## [Directions]
Would you return every entry below exactly as written, without its images?

## [Data shown]

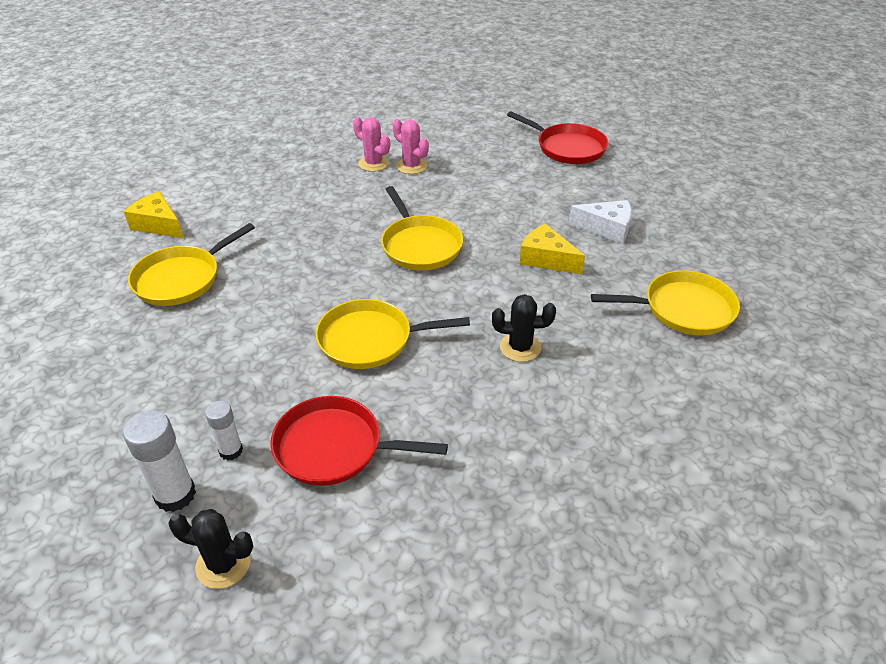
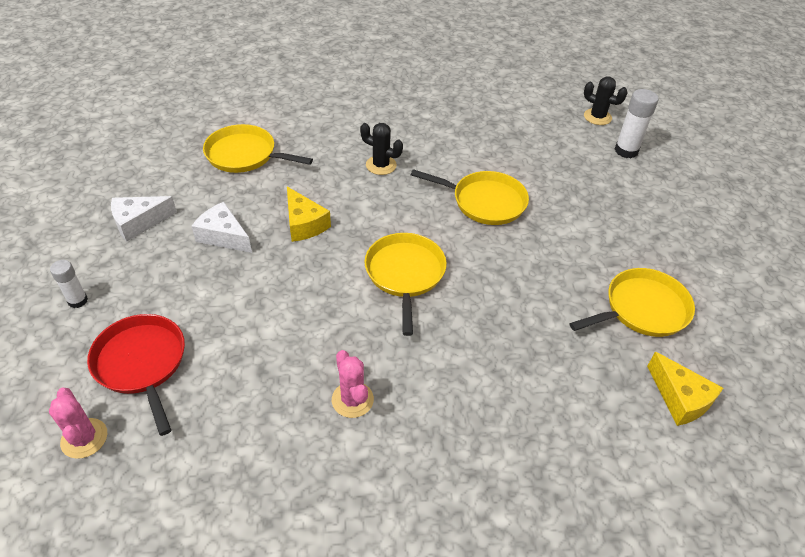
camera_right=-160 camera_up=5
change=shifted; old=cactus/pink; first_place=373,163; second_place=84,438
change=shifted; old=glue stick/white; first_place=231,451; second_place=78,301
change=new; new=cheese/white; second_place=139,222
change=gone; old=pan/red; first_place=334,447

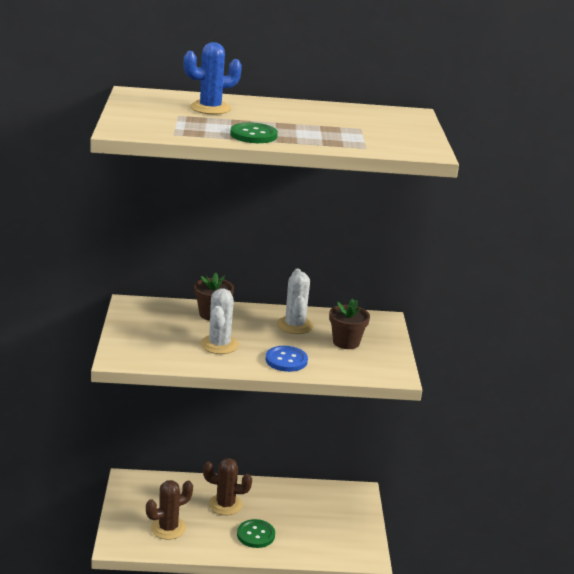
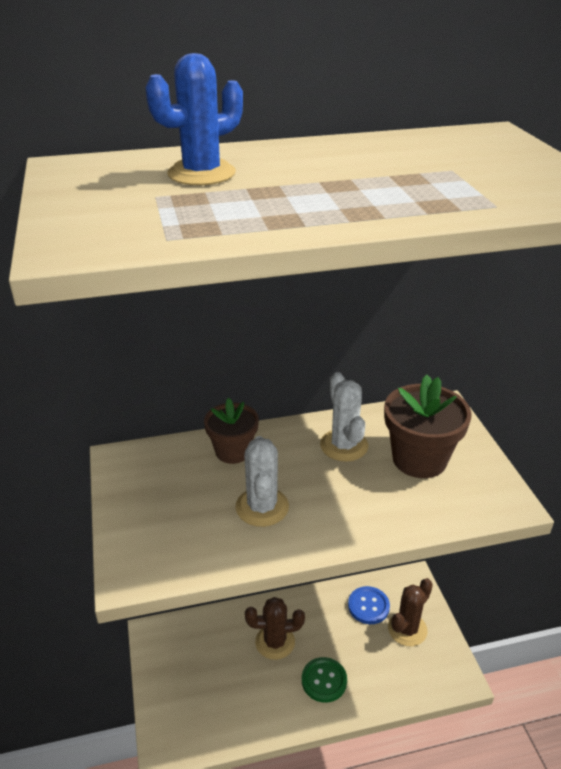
camera_right=-10 camera_up=10
change=shifted; old=button/blue; first_place=286,360; second_place=368,606
change=scaled; old=flower pot/brown; first_place=346,342; second_place=419,459; factor=1.52
change=shifted; old=cactus/brown; first_place=168,528; second_place=407,629
change=gone; old=button/green; first_place=253,135

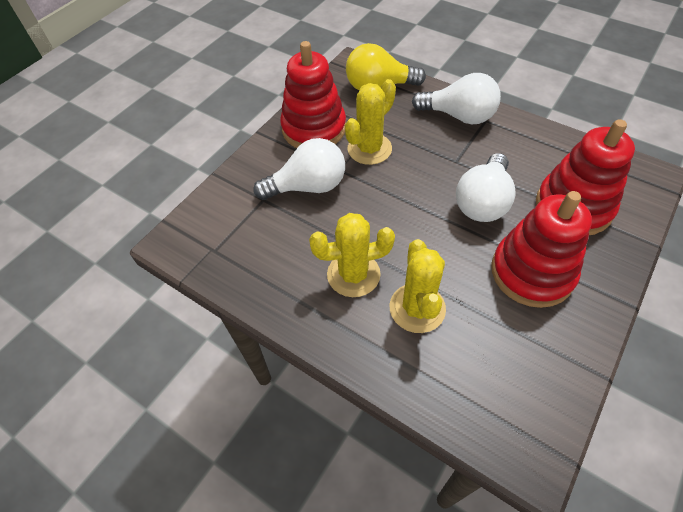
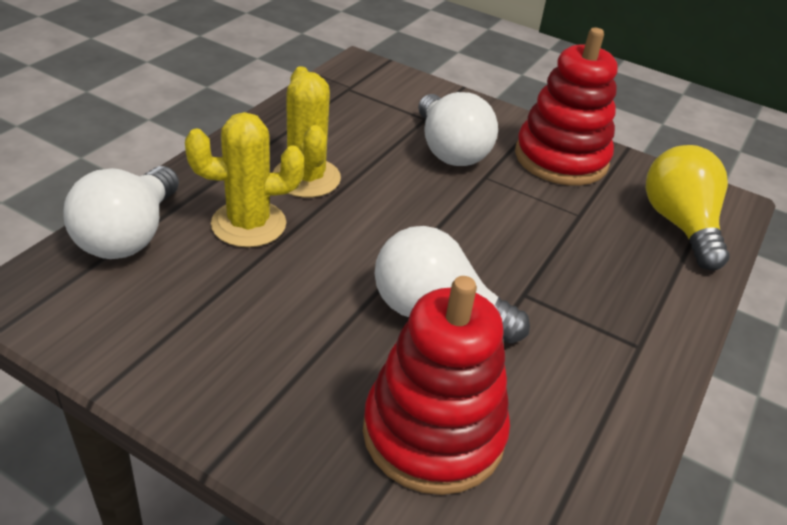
camera_right=80 camera_up=-15
change=shifted; old=light bulb/white; first_place=459,116; second_place=129,235
change=gone; old=cactus/yellow; first_place=369,149
change=gone; old=stacking toy/red; first_place=532,272

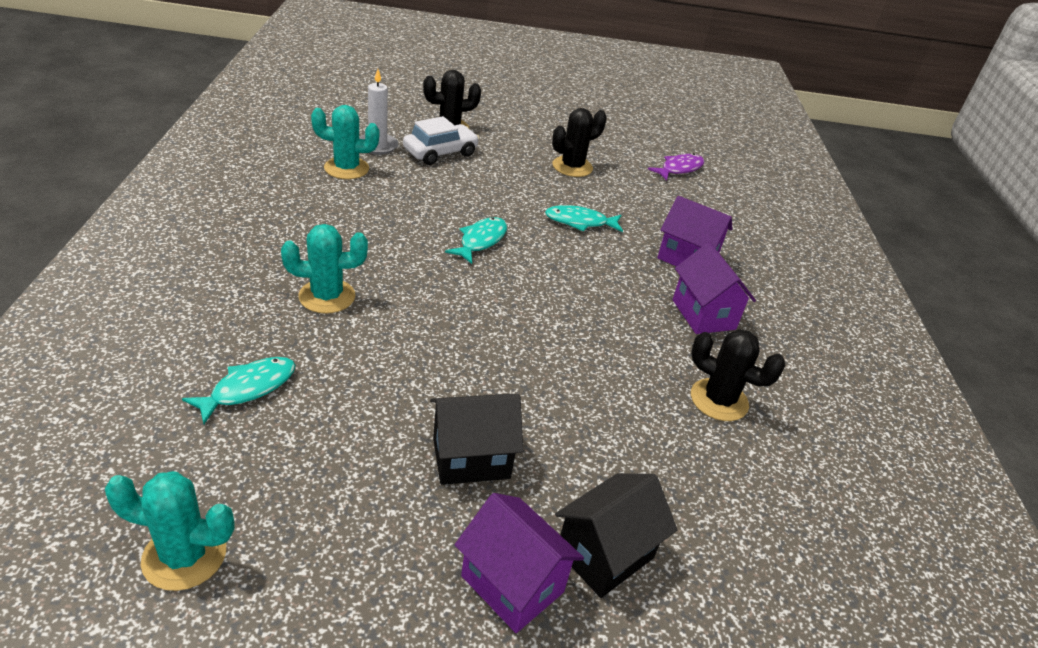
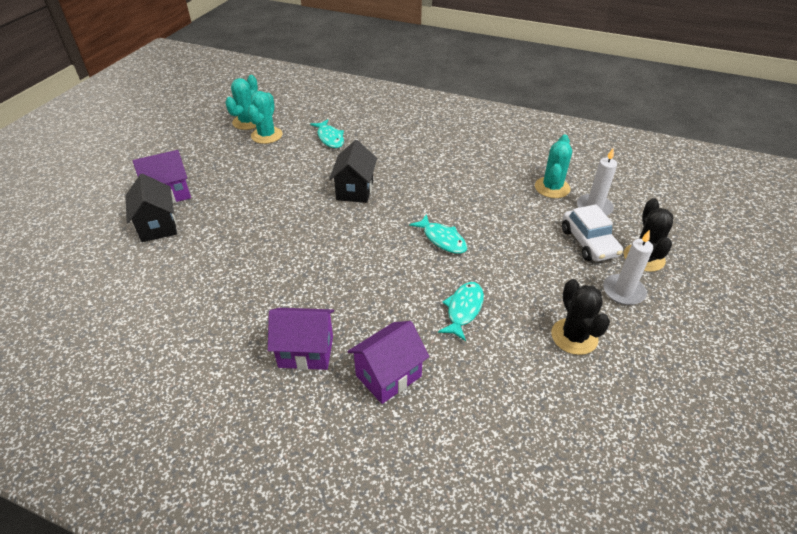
camera_right=115 camera_up=5
change=shifted; old=cactus/turquoise; first_place=327,296; second_place=266,135
change=shifted; old=house/black; first_place=471,458; second_place=355,190
change=new; new=candle/white; second_place=623,291
change=gone; old=fish/purple; first_place=679,169
change=gone; old=cactus/black; first_place=719,400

## [Written answer]
camera_right=-160 camera_up=5
change=shifted; old=cactus/pink; first_place=373,163; second_place=84,438
change=shifted; old=glue stick/white; first_place=231,451; second_place=78,301
change=new; new=cheese/white; second_place=139,222
change=gone; old=pan/red; first_place=334,447

camera_right=-10 camera_up=10
change=shifted; old=button/blue; first_place=286,360; second_place=368,606
change=scaled; old=flower pot/brown; first_place=346,342; second_place=419,459; factor=1.52
change=shifted; old=cactus/brown; first_place=168,528; second_place=407,629
change=gone; old=button/green; first_place=253,135

camera_right=80 camera_up=-15
change=shifted; old=light bulb/white; first_place=459,116; second_place=129,235
change=gone; old=cactus/yellow; first_place=369,149
change=gone; old=stacking toy/red; first_place=532,272

camera_right=115 camera_up=5
change=shifted; old=cactus/turquoise; first_place=327,296; second_place=266,135
change=shifted; old=house/black; first_place=471,458; second_place=355,190
change=new; new=candle/white; second_place=623,291
change=gone; old=fish/purple; first_place=679,169
change=gone; old=cactus/black; first_place=719,400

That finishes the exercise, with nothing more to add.